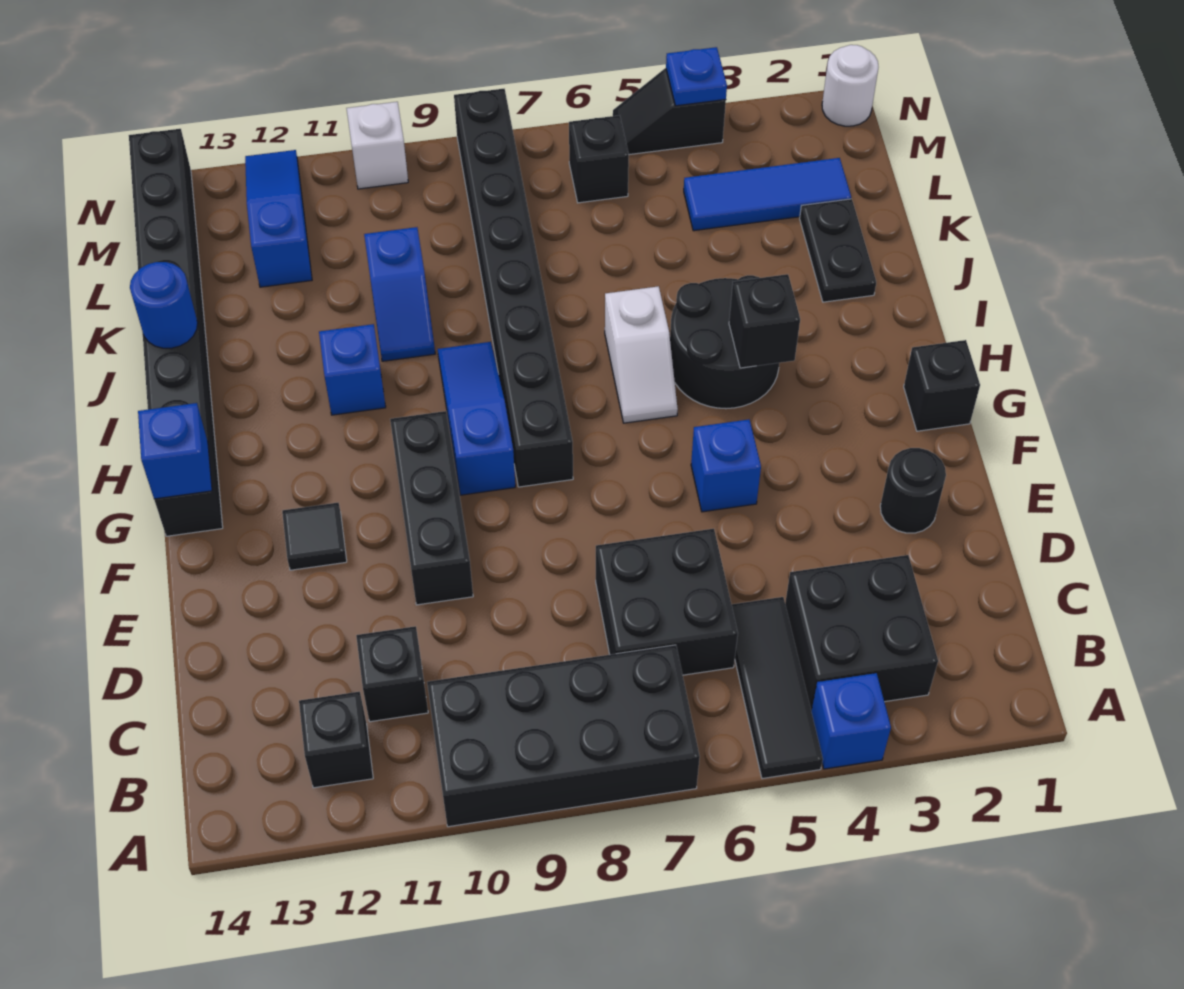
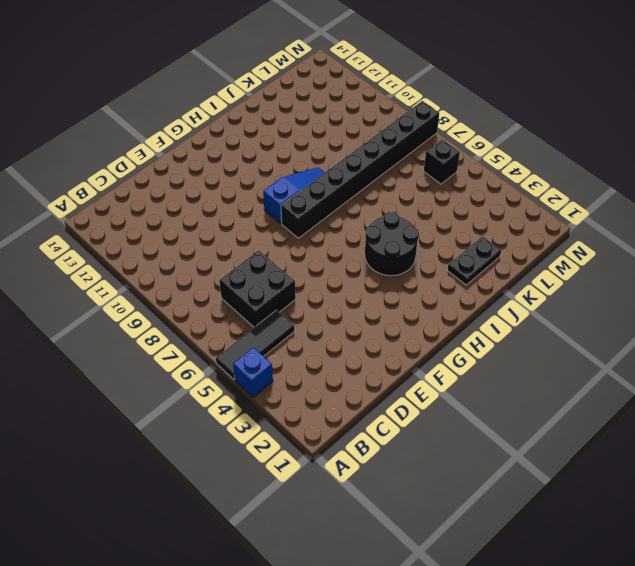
none -> black brick A7:B10 level 1
none -> black brick B3:C4 level 1
none -> black brick B12 level 1
none -> black brick C11 level 1

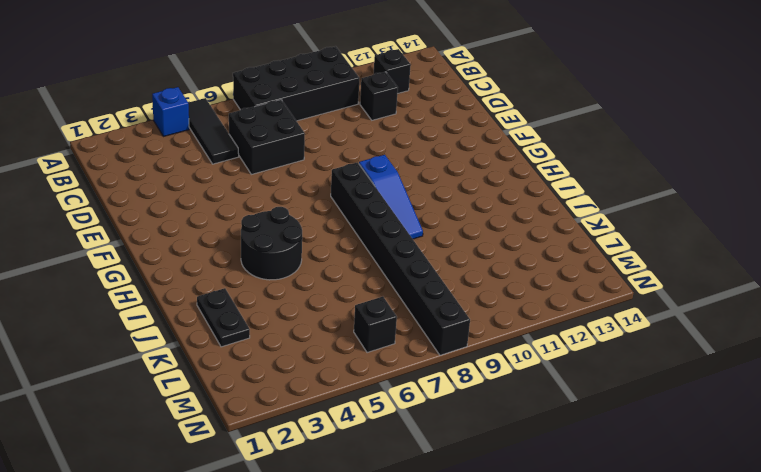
none -> black brick B3:C4 level 1
none -> black round brick E2 level 1
none -> black brick E10:G10 level 1
none -> blue brick F5 level 1

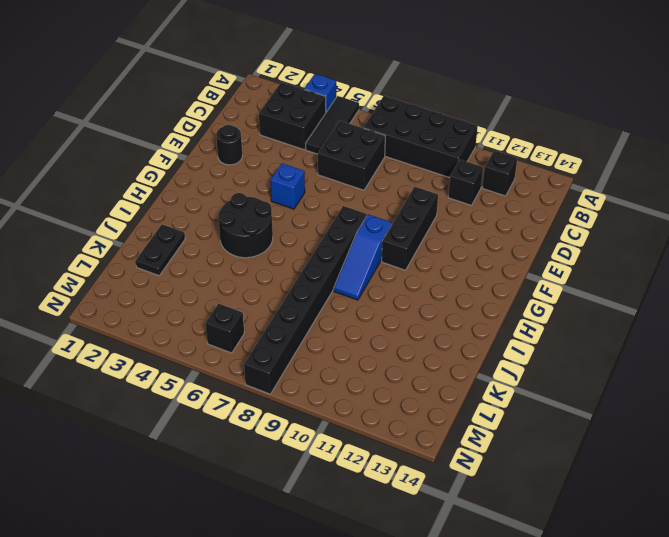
none -> black tile F12 level 1
none -> black brick G1 level 1
none -> black brick G14:N14 level 1
none -> white slope H6:I6 level 1 top I

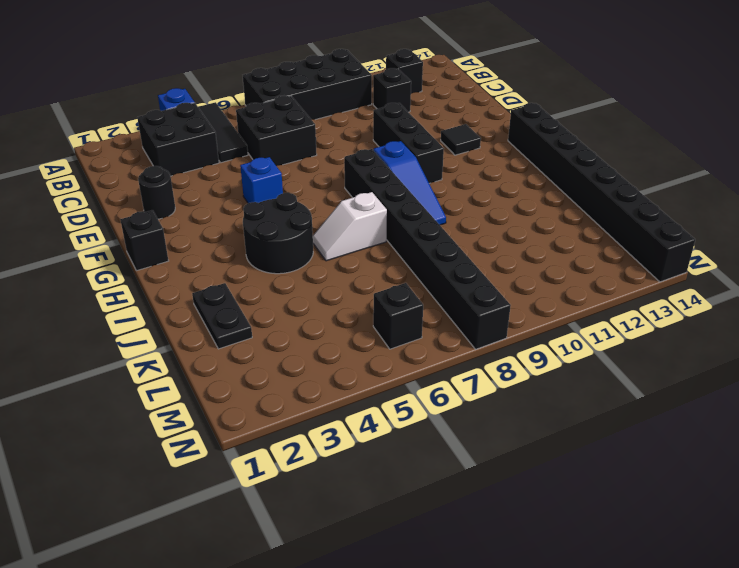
white slope I6:I7 level 1 top 7 -> white slope H6:I6 level 1 top I
none -> blue brick I11 level 1
none -> blue slope J10:K10 level 1 top K
none -> blue tile L2:L4 level 1
none -> blue slope L12:N12 level 1 top L

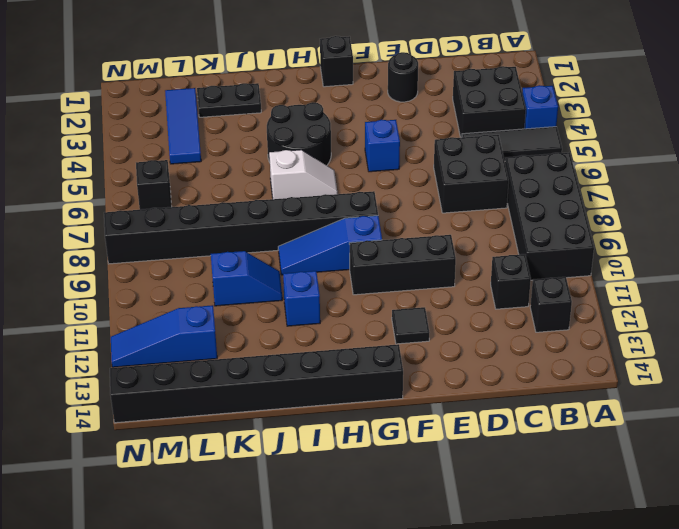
none -> white round brick N1 level 1
none -> black slope N4:N5 level 1 top 4
none -> white brick N10 level 1
none -> blue brick G14 level 2

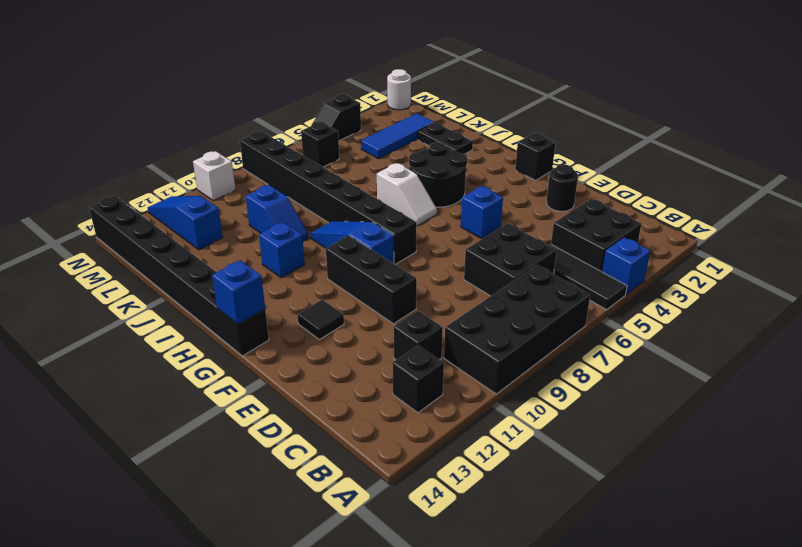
none -> black brick H4 level 2
none -> blue round brick J14 level 2
none -> blue plate N4 level 2

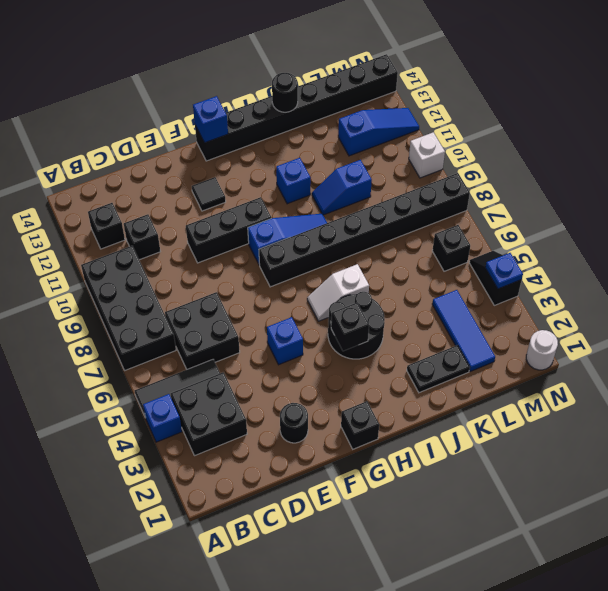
black round brick J14 level 2 -> blue round brick J14 level 2

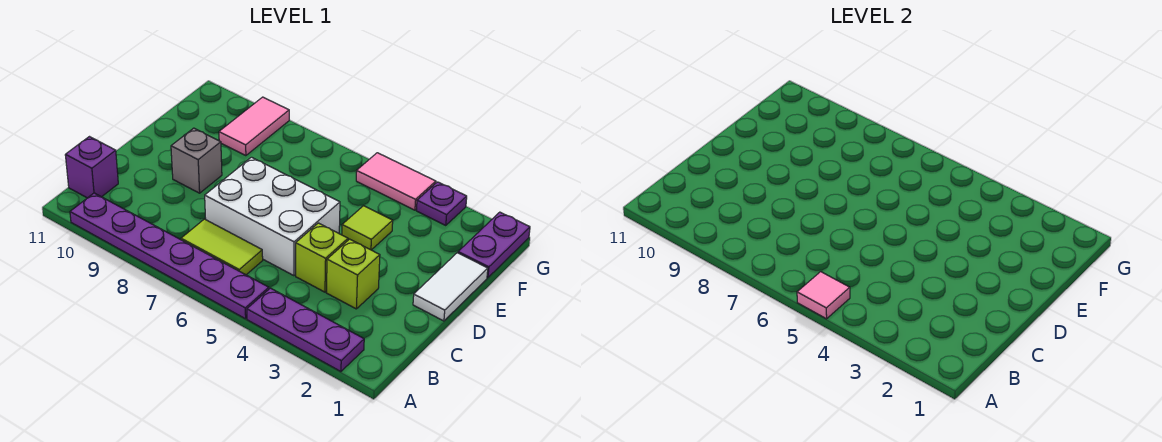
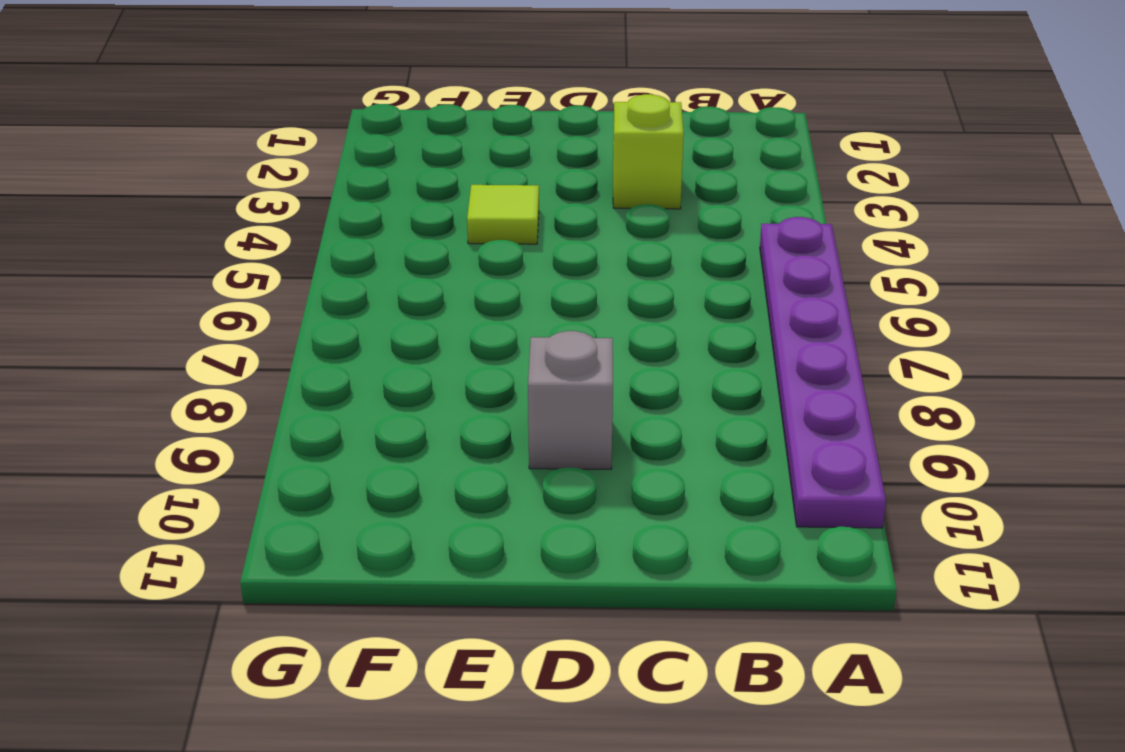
none -> purple plate A2:A4 level 1
none -> lime tile B6:B7 level 1
none -> purple brick B11 level 1

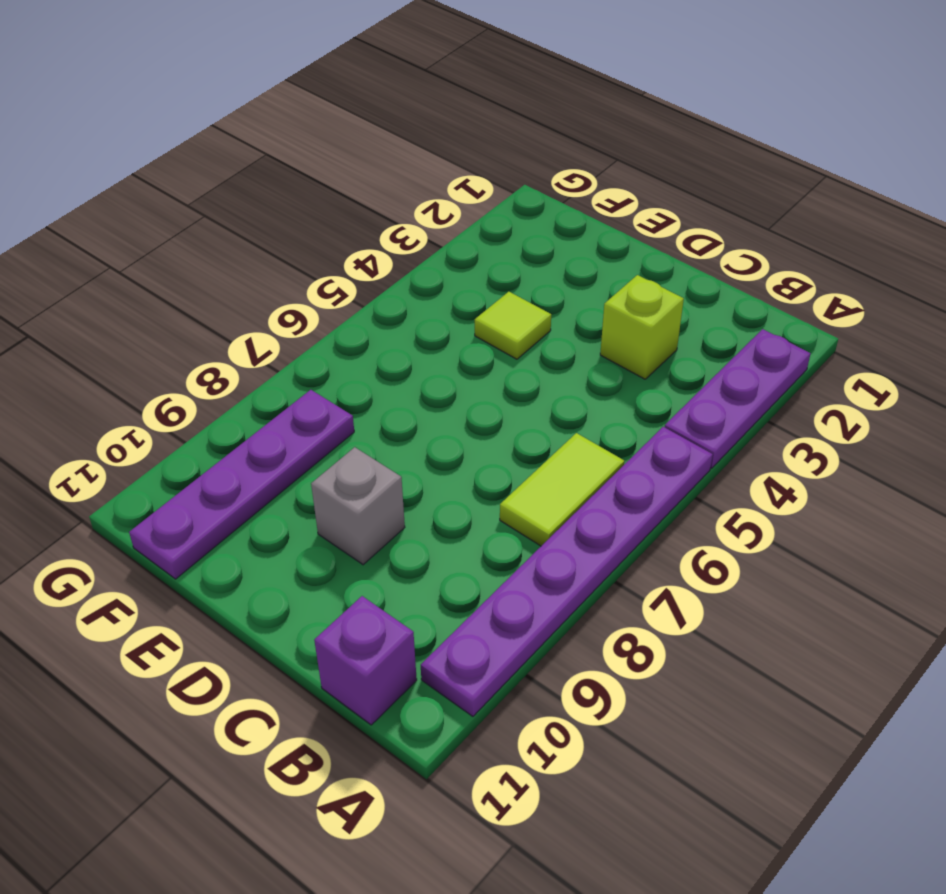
purple plate F8:F11 level 1 -> pink tile F9:G9 level 1
none -> lime brick C4 level 1
none -> white brick C5:D7 level 1
none -> white tile D1:E1 level 1

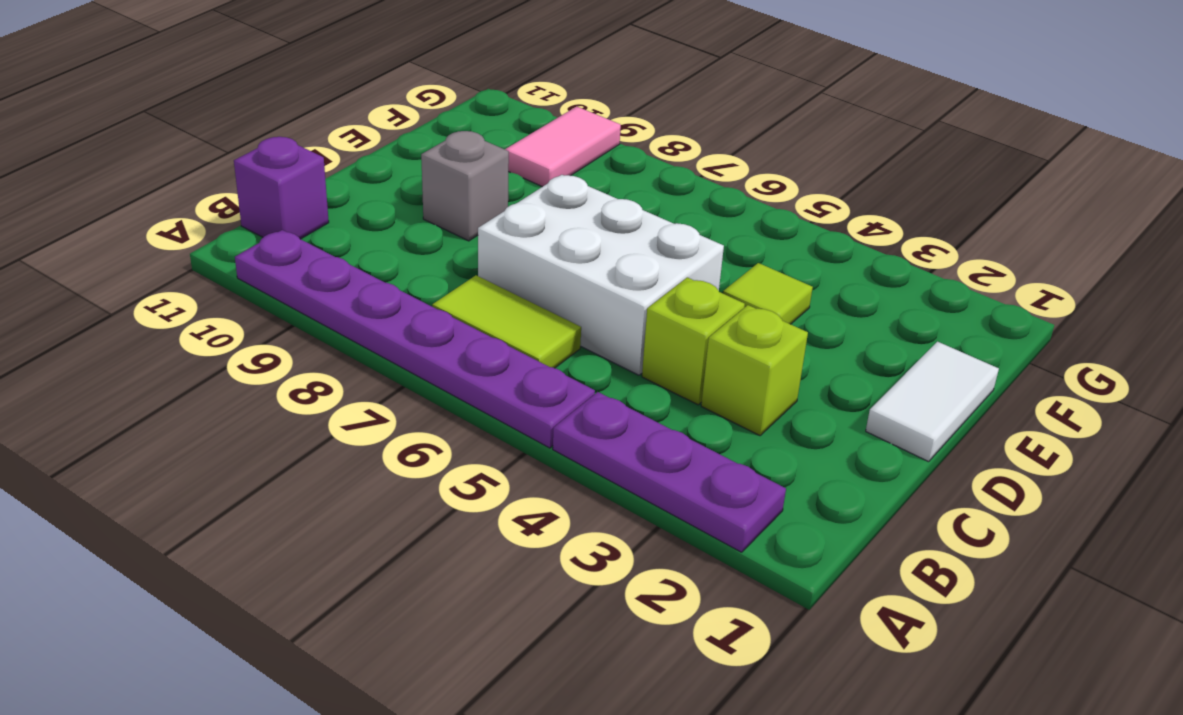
none -> purple plate F1:G1 level 1
none -> purple plate G3 level 1
none -> pink tile G4:G5 level 1

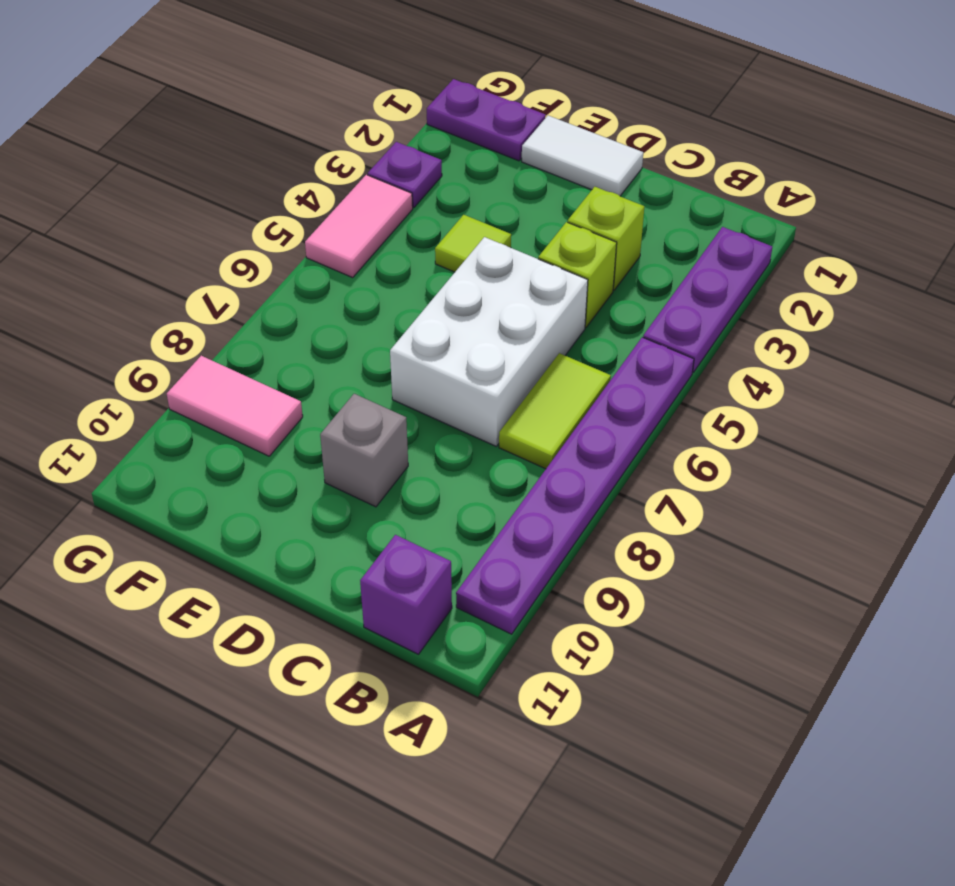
none -> pink tile A5 level 2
○ ○ ○
Problem to solve » Everything from the top line of the data down to and including the line with "none -> black brick H4 level 2" is to be copied, except the pictures.

Response to this task »
none -> black brick A7:B10 level 1
none -> black brick B3:C4 level 1
none -> black brick B12 level 1
none -> black brick C11 level 1

none -> black brick B3:C4 level 1
none -> black round brick E2 level 1
none -> black brick E10:G10 level 1
none -> blue brick F5 level 1

none -> black tile F12 level 1
none -> black brick G1 level 1
none -> black brick G14:N14 level 1
none -> white slope H6:I6 level 1 top I

white slope I6:I7 level 1 top 7 -> white slope H6:I6 level 1 top I
none -> blue brick I11 level 1
none -> blue slope J10:K10 level 1 top K
none -> blue tile L2:L4 level 1
none -> blue slope L12:N12 level 1 top L

none -> white round brick N1 level 1
none -> black slope N4:N5 level 1 top 4
none -> white brick N10 level 1
none -> blue brick G14 level 2

none -> black brick H4 level 2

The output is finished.